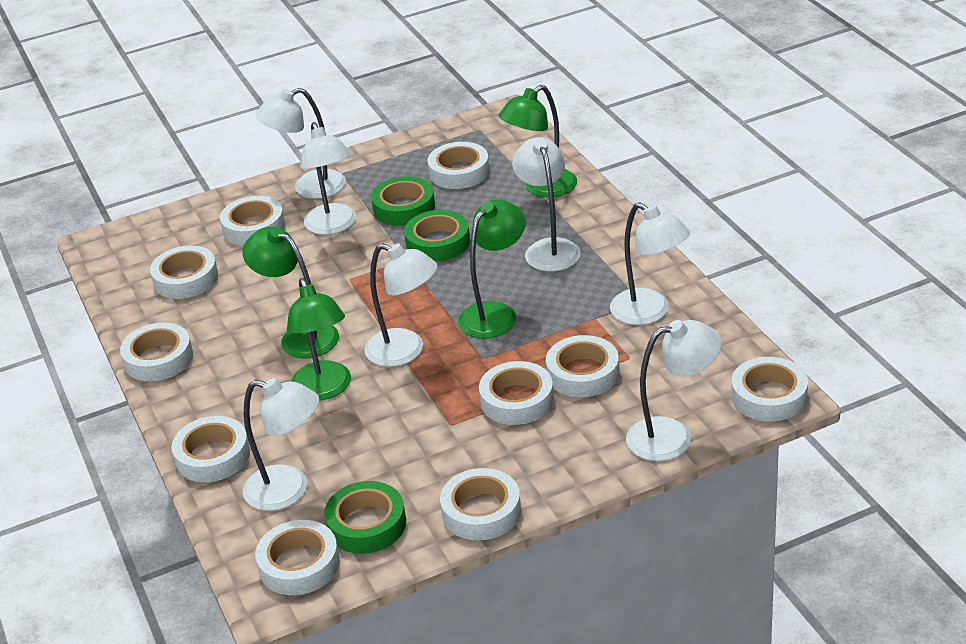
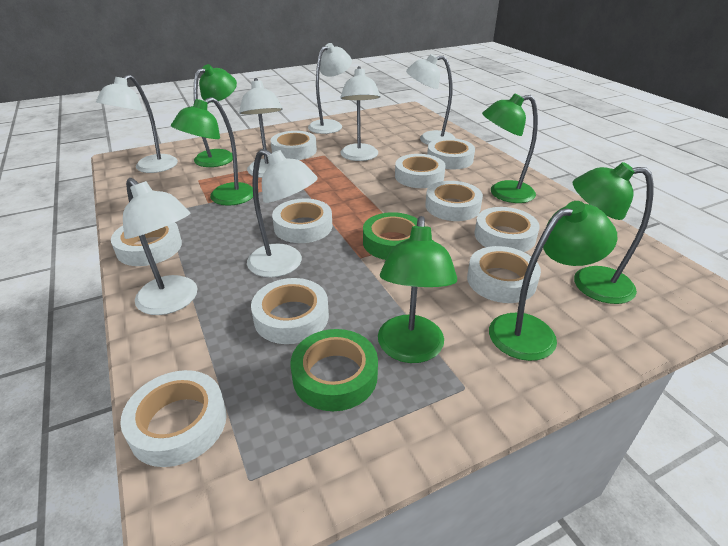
green lamp: [242,227,339,359] [287,278,351,401] [458,199,526,338] [499,85,577,198] = 4 -> [171,97,253,206] [194,64,237,167] [378,216,457,363] [482,94,538,203] [489,201,617,361] [573,162,654,304] = 6
green tape: [324,481,406,554] [371,176,435,226] [404,210,470,262] = 3 -> [291,329,378,411] [363,212,417,260] = 2

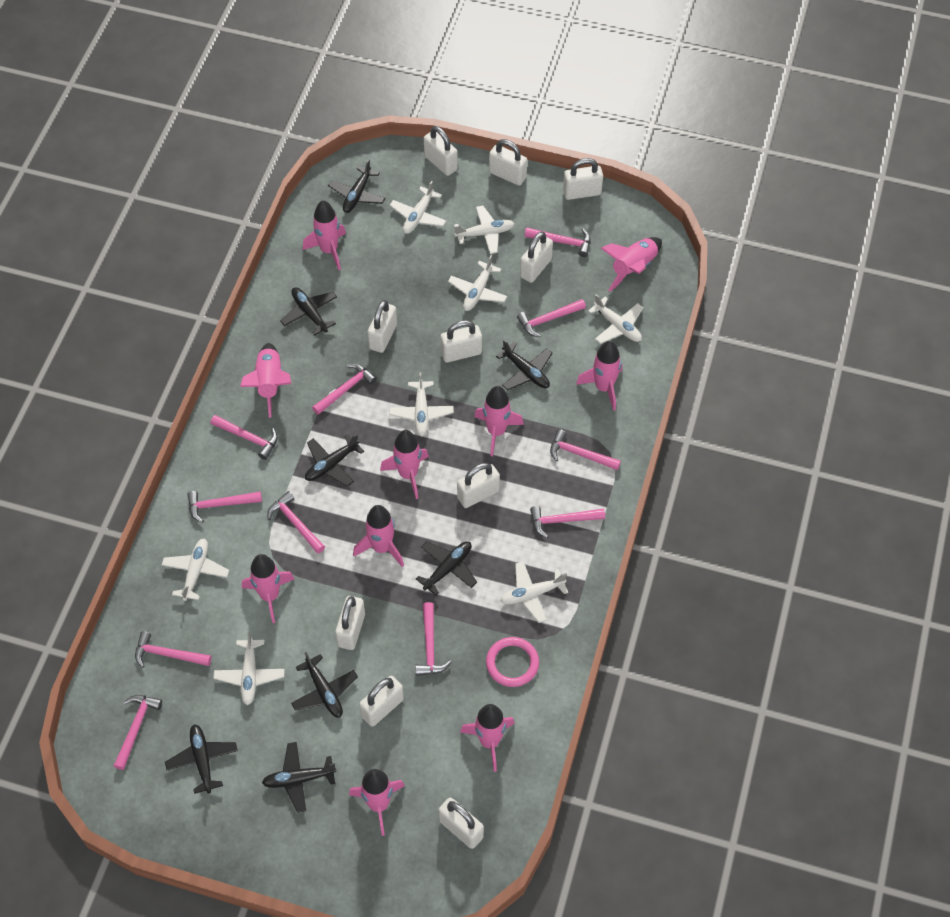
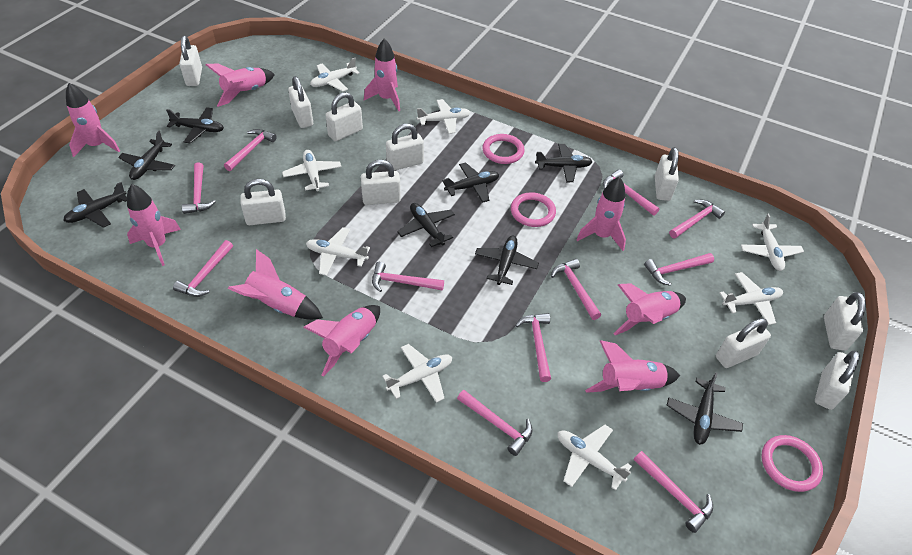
pink ring: [486,637,539,687] = 1 -> [482,134,524,164] [511,192,556,227] [761,435,823,492] = 3
pink rocket: [240,343,291,418] [242,554,294,623] [303,200,346,270] [349,769,405,836] [353,505,404,567] [380,430,429,499] [460,704,515,772] [474,386,524,456] [576,341,622,411] [601,237,662,292] = 10 -> [66,83,120,157] [127,184,181,266] [206,64,275,107] [228,249,323,320] [303,305,380,377] [364,39,400,111] [576,176,626,251] [585,340,680,393] [613,283,686,335] = 9

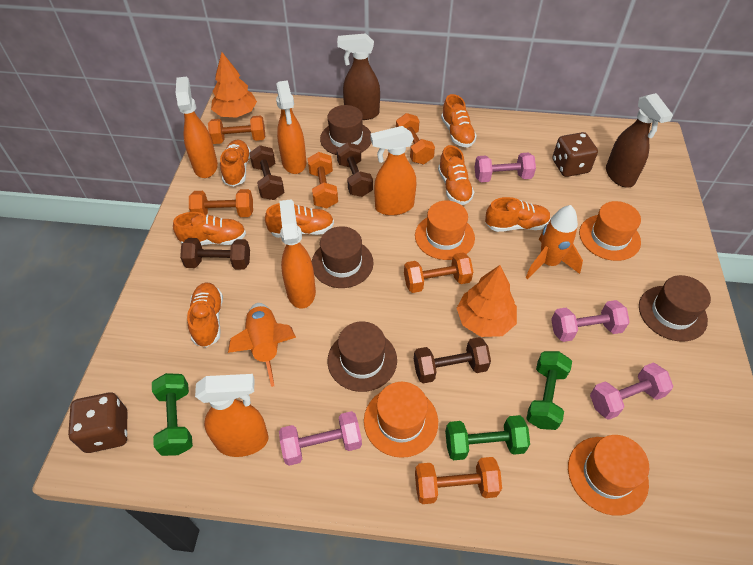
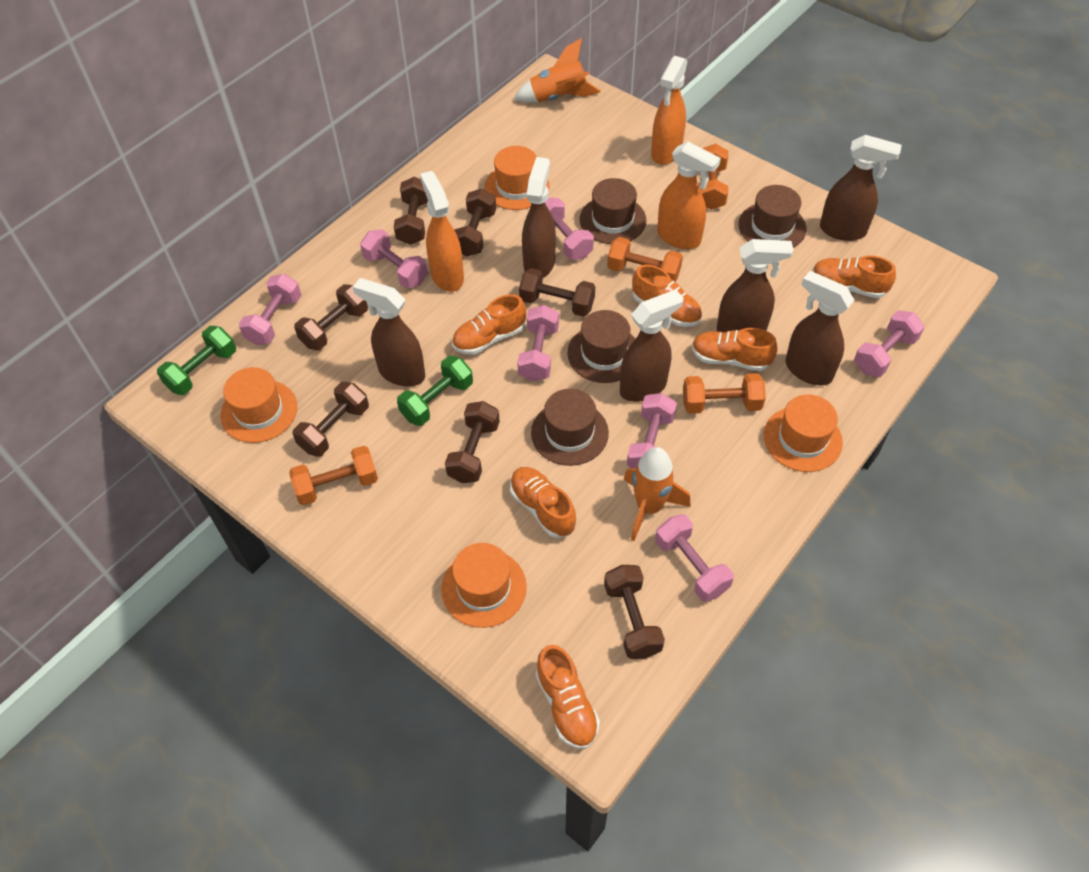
brown dice: [68,392,127,453] [552,132,598,177] = 2 -> none = 0
brown dumbbell: [180,238,250,270] [249,145,284,200] [337,142,373,197] [414,337,491,383] = 4 -> [293,382,369,457] [294,284,368,350] [394,177,428,245] [445,401,500,483] [454,188,496,256] [519,268,595,317] [604,565,665,659] = 7
brown spray bottle: [337,33,380,120] [606,93,673,188] = 2 -> [353,278,425,387] [522,157,556,278] [620,289,684,402] [717,239,794,332] [785,271,854,386] [820,135,901,241] = 6
green dumbbell: [152,373,193,456] [445,415,530,460] [526,351,572,430] = 3 -> [157,326,236,395] [397,356,473,426] = 2
orange dumbbell: [189,189,253,217] [208,116,265,144] [308,152,338,208] [396,113,435,164] [404,252,473,293] [415,457,502,504] = 6 -> [289,446,378,505] [607,237,683,282] [683,373,766,414] [699,143,728,210] = 4
orange shoe: [173,212,246,245] [187,283,223,348] [220,140,251,187] [265,203,334,238] [438,145,474,205] [441,94,477,147] [485,197,551,232] = 7 -> [452,294,526,355] [510,467,576,538] [536,645,600,749] [632,265,702,327] [692,328,778,371] [812,256,896,298] = 6
orange spray bottle: [176,77,218,178] [195,374,269,457] [276,80,306,174] [279,199,316,309] [370,126,416,216] = 5 -> [420,171,464,292] [651,56,688,165] [657,142,721,249] = 3
orange tree: [211,52,257,118] [457,265,517,337] = 2 -> none = 0
pink dumbbell: [279,411,362,466] [475,153,536,182] [551,300,630,342] [590,363,673,420] = 4 -> [239,274,301,345] [360,229,428,288] [517,305,559,382] [545,198,594,260] [627,393,677,468] [655,514,734,602] [854,310,925,377] = 7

§ Exercise: Every line above that has the string "none" needs to be copied.

§ Answer section:
brown dice: [68,392,127,453] [552,132,598,177] = 2 -> none = 0
orange tree: [211,52,257,118] [457,265,517,337] = 2 -> none = 0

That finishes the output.